What to do:
Pictures aside, reproduce exactly and only the lines below, starting at the one containing "D1: none -> diode (A GND, K VA)" and ending at the last line.

[Data items]

###

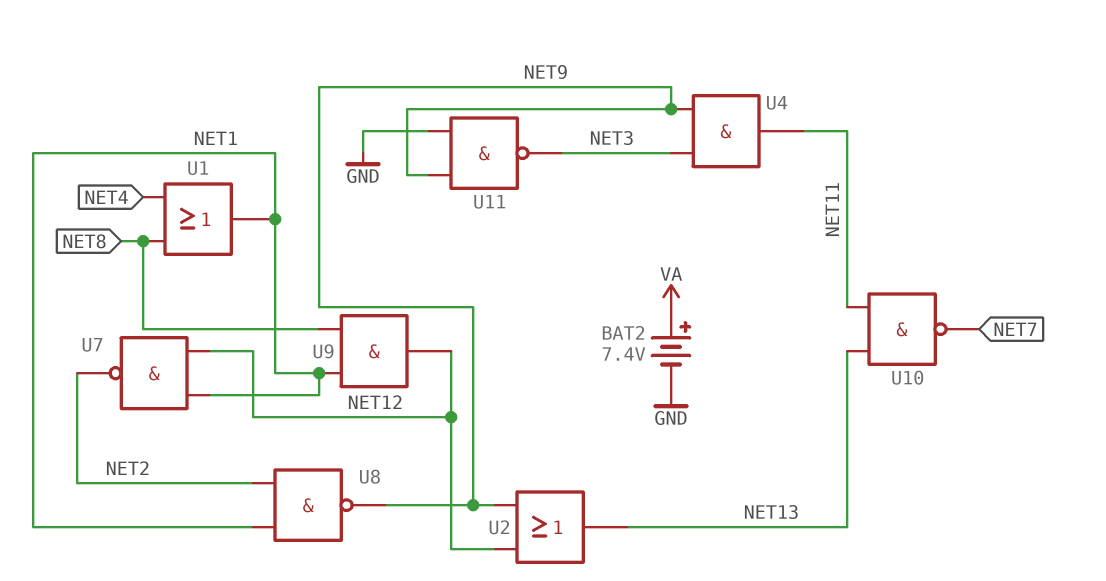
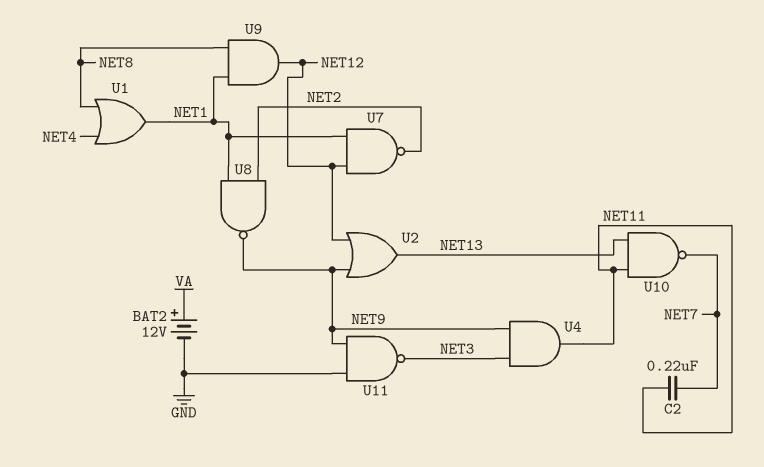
BAT2: 7.4V (plus VA, minus GND) -> 12V (plus VA, minus GND)
C2: none -> 220nF (NET7, NET11)

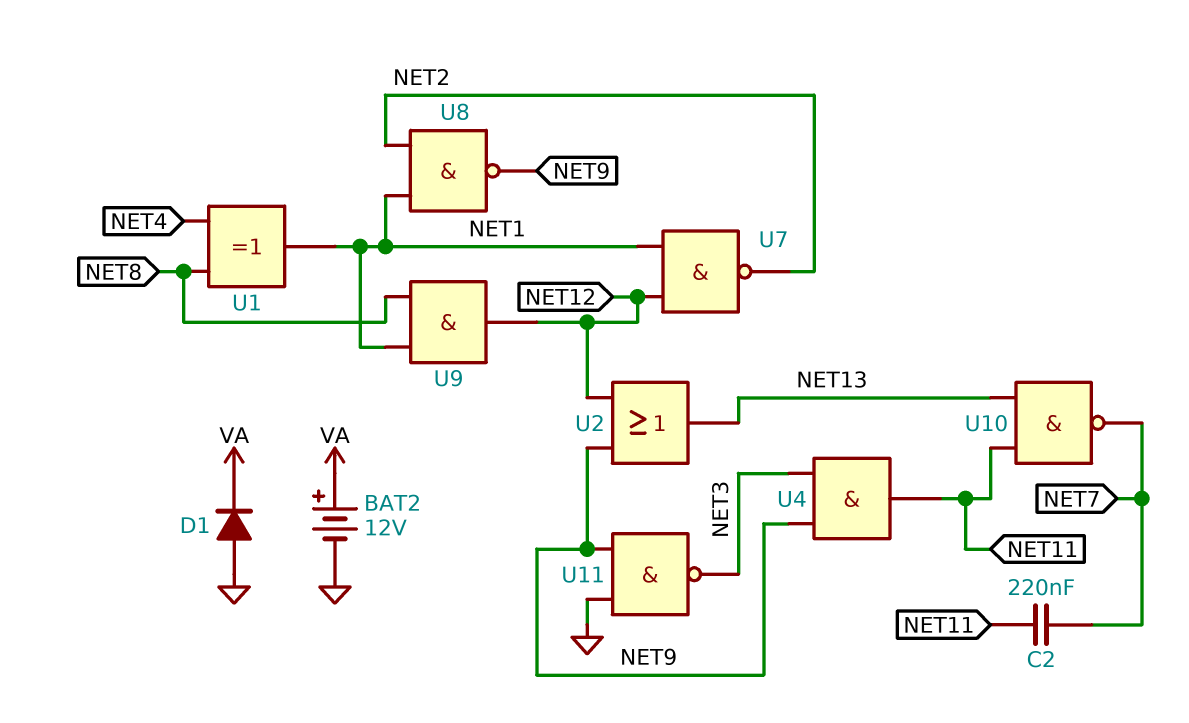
D1: none -> diode (A GND, K VA)
U1: OR (in NET4, in NET8, out NET1) -> XOR (in NET4, in NET8, out NET1)

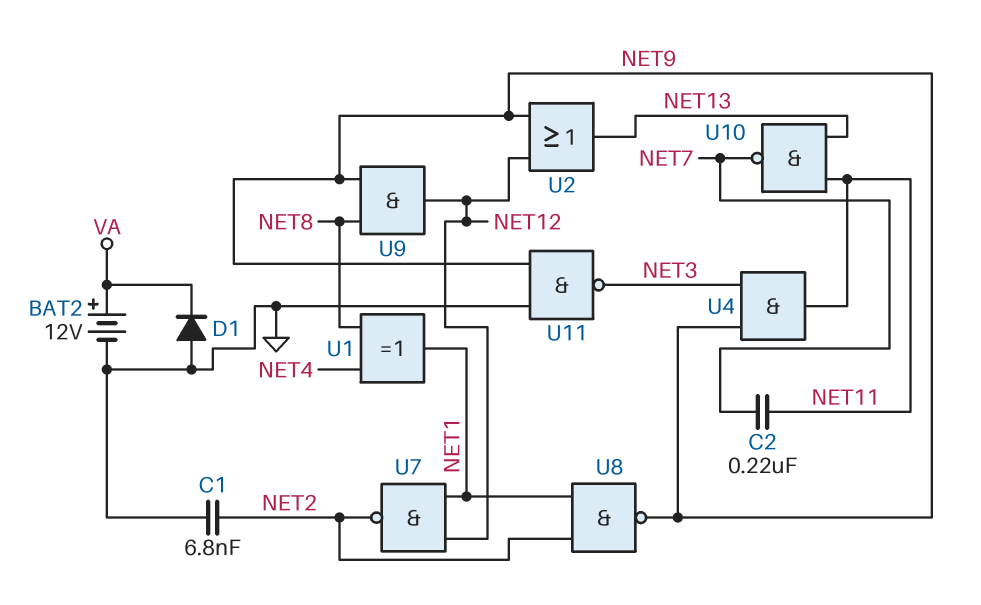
C1: none -> 6.8nF (GND, NET2)
U9: AND (in NET1, in NET8, out NET12) -> AND (in NET8, in NET9, out NET12)

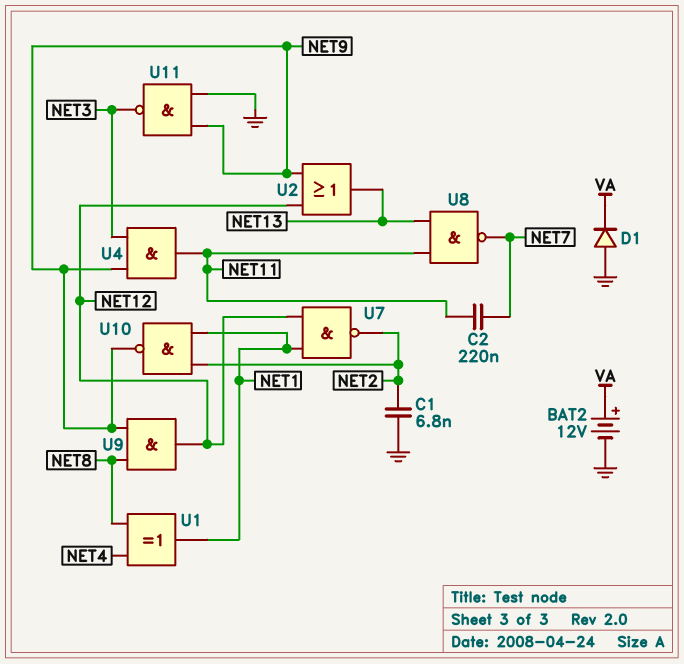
U8: NAND (in NET1, in NET2, out NET9) -> NAND (in NET11, in NET13, out NET7)
U10: NAND (in NET11, in NET13, out NET7) -> NAND (in NET1, in NET2, out NET9)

###

Your solution:
D1: none -> diode (A GND, K VA)
U1: OR (in NET4, in NET8, out NET1) -> XOR (in NET4, in NET8, out NET1)

C1: none -> 6.8nF (GND, NET2)
U9: AND (in NET1, in NET8, out NET12) -> AND (in NET8, in NET9, out NET12)

U8: NAND (in NET1, in NET2, out NET9) -> NAND (in NET11, in NET13, out NET7)
U10: NAND (in NET11, in NET13, out NET7) -> NAND (in NET1, in NET2, out NET9)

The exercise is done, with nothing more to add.